------ Data to use ------
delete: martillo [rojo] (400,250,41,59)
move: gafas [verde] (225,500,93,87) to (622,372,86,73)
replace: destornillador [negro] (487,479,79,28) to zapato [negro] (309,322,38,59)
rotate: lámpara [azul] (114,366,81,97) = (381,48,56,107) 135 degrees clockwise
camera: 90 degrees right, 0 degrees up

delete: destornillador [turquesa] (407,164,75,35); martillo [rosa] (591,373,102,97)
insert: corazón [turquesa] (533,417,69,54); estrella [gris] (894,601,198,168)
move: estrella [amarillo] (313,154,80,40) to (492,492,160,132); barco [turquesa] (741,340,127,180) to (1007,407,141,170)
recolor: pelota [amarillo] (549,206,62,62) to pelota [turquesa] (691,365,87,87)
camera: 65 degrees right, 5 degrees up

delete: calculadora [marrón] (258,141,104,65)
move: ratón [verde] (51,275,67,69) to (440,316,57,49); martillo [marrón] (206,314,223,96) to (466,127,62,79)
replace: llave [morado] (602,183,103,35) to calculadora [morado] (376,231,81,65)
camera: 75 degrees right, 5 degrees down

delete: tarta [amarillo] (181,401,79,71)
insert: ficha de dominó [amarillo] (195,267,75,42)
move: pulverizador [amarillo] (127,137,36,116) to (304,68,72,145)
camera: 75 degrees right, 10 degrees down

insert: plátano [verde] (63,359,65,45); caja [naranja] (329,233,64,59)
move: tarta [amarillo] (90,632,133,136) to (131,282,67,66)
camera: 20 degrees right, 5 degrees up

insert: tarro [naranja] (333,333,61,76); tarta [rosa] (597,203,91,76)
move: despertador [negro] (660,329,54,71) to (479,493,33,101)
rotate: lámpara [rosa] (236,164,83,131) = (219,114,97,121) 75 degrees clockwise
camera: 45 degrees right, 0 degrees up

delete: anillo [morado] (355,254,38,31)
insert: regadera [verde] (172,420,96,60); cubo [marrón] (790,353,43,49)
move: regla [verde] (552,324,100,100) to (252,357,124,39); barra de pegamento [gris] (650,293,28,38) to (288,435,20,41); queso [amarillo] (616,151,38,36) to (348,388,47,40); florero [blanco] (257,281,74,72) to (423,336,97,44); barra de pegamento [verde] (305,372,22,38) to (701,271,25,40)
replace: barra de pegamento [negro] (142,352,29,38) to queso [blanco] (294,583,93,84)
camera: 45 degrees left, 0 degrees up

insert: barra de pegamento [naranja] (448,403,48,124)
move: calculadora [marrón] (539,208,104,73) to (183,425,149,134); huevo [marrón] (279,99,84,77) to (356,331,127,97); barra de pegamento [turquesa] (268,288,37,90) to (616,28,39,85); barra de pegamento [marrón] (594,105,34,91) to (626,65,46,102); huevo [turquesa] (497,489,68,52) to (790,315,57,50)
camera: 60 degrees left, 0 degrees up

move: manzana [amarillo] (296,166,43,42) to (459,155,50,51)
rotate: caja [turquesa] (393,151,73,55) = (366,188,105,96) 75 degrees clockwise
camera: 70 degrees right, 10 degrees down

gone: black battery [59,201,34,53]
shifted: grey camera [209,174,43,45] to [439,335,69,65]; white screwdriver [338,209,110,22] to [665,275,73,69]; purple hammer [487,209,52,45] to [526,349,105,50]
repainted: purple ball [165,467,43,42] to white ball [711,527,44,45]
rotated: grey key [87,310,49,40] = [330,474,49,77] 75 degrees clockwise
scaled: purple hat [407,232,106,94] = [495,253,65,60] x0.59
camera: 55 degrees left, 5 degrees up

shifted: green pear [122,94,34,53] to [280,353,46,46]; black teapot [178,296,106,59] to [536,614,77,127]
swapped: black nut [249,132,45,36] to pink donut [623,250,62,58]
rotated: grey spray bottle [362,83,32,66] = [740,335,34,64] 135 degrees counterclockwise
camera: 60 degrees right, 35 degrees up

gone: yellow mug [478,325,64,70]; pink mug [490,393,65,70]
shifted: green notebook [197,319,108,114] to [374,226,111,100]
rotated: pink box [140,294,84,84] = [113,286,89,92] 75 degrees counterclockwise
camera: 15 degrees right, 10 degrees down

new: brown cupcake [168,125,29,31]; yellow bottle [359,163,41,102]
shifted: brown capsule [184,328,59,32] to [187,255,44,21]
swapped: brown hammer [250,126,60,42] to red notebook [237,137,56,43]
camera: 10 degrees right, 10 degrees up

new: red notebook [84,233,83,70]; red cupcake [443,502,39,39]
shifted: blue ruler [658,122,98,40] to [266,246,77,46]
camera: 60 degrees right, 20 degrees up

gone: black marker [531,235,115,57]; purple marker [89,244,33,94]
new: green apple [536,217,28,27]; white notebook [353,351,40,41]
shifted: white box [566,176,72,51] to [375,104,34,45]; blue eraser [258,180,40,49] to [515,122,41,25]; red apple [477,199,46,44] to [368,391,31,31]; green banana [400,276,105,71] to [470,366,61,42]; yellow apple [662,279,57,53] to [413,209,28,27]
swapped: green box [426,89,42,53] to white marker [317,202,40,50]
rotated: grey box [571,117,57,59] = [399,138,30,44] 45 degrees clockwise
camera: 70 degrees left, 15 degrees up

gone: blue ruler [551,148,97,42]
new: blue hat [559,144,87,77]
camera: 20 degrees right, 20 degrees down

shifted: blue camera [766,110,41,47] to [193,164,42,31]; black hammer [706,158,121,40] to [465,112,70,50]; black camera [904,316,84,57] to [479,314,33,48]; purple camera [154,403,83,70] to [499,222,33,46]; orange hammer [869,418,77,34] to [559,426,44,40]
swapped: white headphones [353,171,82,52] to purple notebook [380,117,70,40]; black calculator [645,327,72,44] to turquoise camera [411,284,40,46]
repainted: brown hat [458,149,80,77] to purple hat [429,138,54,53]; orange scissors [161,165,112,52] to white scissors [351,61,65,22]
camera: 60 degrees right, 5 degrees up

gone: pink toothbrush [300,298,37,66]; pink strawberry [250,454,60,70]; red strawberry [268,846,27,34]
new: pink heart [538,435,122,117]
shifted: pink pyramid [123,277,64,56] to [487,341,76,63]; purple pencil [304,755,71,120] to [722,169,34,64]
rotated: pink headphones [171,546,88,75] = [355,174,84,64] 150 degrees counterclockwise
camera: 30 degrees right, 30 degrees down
------
Required work — Using the data above, repeat every line exactly.

Exercise answer —
delete: martillo [rojo] (400,250,41,59)
move: gafas [verde] (225,500,93,87) to (622,372,86,73)
replace: destornillador [negro] (487,479,79,28) to zapato [negro] (309,322,38,59)
rotate: lámpara [azul] (114,366,81,97) = (381,48,56,107) 135 degrees clockwise
camera: 90 degrees right, 0 degrees up

delete: destornillador [turquesa] (407,164,75,35); martillo [rosa] (591,373,102,97)
insert: corazón [turquesa] (533,417,69,54); estrella [gris] (894,601,198,168)
move: estrella [amarillo] (313,154,80,40) to (492,492,160,132); barco [turquesa] (741,340,127,180) to (1007,407,141,170)
recolor: pelota [amarillo] (549,206,62,62) to pelota [turquesa] (691,365,87,87)
camera: 65 degrees right, 5 degrees up

delete: calculadora [marrón] (258,141,104,65)
move: ratón [verde] (51,275,67,69) to (440,316,57,49); martillo [marrón] (206,314,223,96) to (466,127,62,79)
replace: llave [morado] (602,183,103,35) to calculadora [morado] (376,231,81,65)
camera: 75 degrees right, 5 degrees down

delete: tarta [amarillo] (181,401,79,71)
insert: ficha de dominó [amarillo] (195,267,75,42)
move: pulverizador [amarillo] (127,137,36,116) to (304,68,72,145)
camera: 75 degrees right, 10 degrees down

insert: plátano [verde] (63,359,65,45); caja [naranja] (329,233,64,59)
move: tarta [amarillo] (90,632,133,136) to (131,282,67,66)
camera: 20 degrees right, 5 degrees up

insert: tarro [naranja] (333,333,61,76); tarta [rosa] (597,203,91,76)
move: despertador [negro] (660,329,54,71) to (479,493,33,101)
rotate: lámpara [rosa] (236,164,83,131) = (219,114,97,121) 75 degrees clockwise
camera: 45 degrees right, 0 degrees up

delete: anillo [morado] (355,254,38,31)
insert: regadera [verde] (172,420,96,60); cubo [marrón] (790,353,43,49)
move: regla [verde] (552,324,100,100) to (252,357,124,39); barra de pegamento [gris] (650,293,28,38) to (288,435,20,41); queso [amarillo] (616,151,38,36) to (348,388,47,40); florero [blanco] (257,281,74,72) to (423,336,97,44); barra de pegamento [verde] (305,372,22,38) to (701,271,25,40)
replace: barra de pegamento [negro] (142,352,29,38) to queso [blanco] (294,583,93,84)
camera: 45 degrees left, 0 degrees up

insert: barra de pegamento [naranja] (448,403,48,124)
move: calculadora [marrón] (539,208,104,73) to (183,425,149,134); huevo [marrón] (279,99,84,77) to (356,331,127,97); barra de pegamento [turquesa] (268,288,37,90) to (616,28,39,85); barra de pegamento [marrón] (594,105,34,91) to (626,65,46,102); huevo [turquesa] (497,489,68,52) to (790,315,57,50)
camera: 60 degrees left, 0 degrees up

move: manzana [amarillo] (296,166,43,42) to (459,155,50,51)
rotate: caja [turquesa] (393,151,73,55) = (366,188,105,96) 75 degrees clockwise
camera: 70 degrees right, 10 degrees down

gone: black battery [59,201,34,53]
shifted: grey camera [209,174,43,45] to [439,335,69,65]; white screwdriver [338,209,110,22] to [665,275,73,69]; purple hammer [487,209,52,45] to [526,349,105,50]
repainted: purple ball [165,467,43,42] to white ball [711,527,44,45]
rotated: grey key [87,310,49,40] = [330,474,49,77] 75 degrees clockwise
scaled: purple hat [407,232,106,94] = [495,253,65,60] x0.59
camera: 55 degrees left, 5 degrees up

shifted: green pear [122,94,34,53] to [280,353,46,46]; black teapot [178,296,106,59] to [536,614,77,127]
swapped: black nut [249,132,45,36] to pink donut [623,250,62,58]
rotated: grey spray bottle [362,83,32,66] = [740,335,34,64] 135 degrees counterclockwise
camera: 60 degrees right, 35 degrees up

gone: yellow mug [478,325,64,70]; pink mug [490,393,65,70]
shifted: green notebook [197,319,108,114] to [374,226,111,100]
rotated: pink box [140,294,84,84] = [113,286,89,92] 75 degrees counterclockwise
camera: 15 degrees right, 10 degrees down

new: brown cupcake [168,125,29,31]; yellow bottle [359,163,41,102]
shifted: brown capsule [184,328,59,32] to [187,255,44,21]
swapped: brown hammer [250,126,60,42] to red notebook [237,137,56,43]
camera: 10 degrees right, 10 degrees up

new: red notebook [84,233,83,70]; red cupcake [443,502,39,39]
shifted: blue ruler [658,122,98,40] to [266,246,77,46]
camera: 60 degrees right, 20 degrees up

gone: black marker [531,235,115,57]; purple marker [89,244,33,94]
new: green apple [536,217,28,27]; white notebook [353,351,40,41]
shifted: white box [566,176,72,51] to [375,104,34,45]; blue eraser [258,180,40,49] to [515,122,41,25]; red apple [477,199,46,44] to [368,391,31,31]; green banana [400,276,105,71] to [470,366,61,42]; yellow apple [662,279,57,53] to [413,209,28,27]
swapped: green box [426,89,42,53] to white marker [317,202,40,50]
rotated: grey box [571,117,57,59] = [399,138,30,44] 45 degrees clockwise
camera: 70 degrees left, 15 degrees up

gone: blue ruler [551,148,97,42]
new: blue hat [559,144,87,77]
camera: 20 degrees right, 20 degrees down

shifted: blue camera [766,110,41,47] to [193,164,42,31]; black hammer [706,158,121,40] to [465,112,70,50]; black camera [904,316,84,57] to [479,314,33,48]; purple camera [154,403,83,70] to [499,222,33,46]; orange hammer [869,418,77,34] to [559,426,44,40]
swapped: white headphones [353,171,82,52] to purple notebook [380,117,70,40]; black calculator [645,327,72,44] to turquoise camera [411,284,40,46]
repainted: brown hat [458,149,80,77] to purple hat [429,138,54,53]; orange scissors [161,165,112,52] to white scissors [351,61,65,22]
camera: 60 degrees right, 5 degrees up

gone: pink toothbrush [300,298,37,66]; pink strawberry [250,454,60,70]; red strawberry [268,846,27,34]
new: pink heart [538,435,122,117]
shifted: pink pyramid [123,277,64,56] to [487,341,76,63]; purple pencil [304,755,71,120] to [722,169,34,64]
rotated: pink headphones [171,546,88,75] = [355,174,84,64] 150 degrees counterclockwise
camera: 30 degrees right, 30 degrees down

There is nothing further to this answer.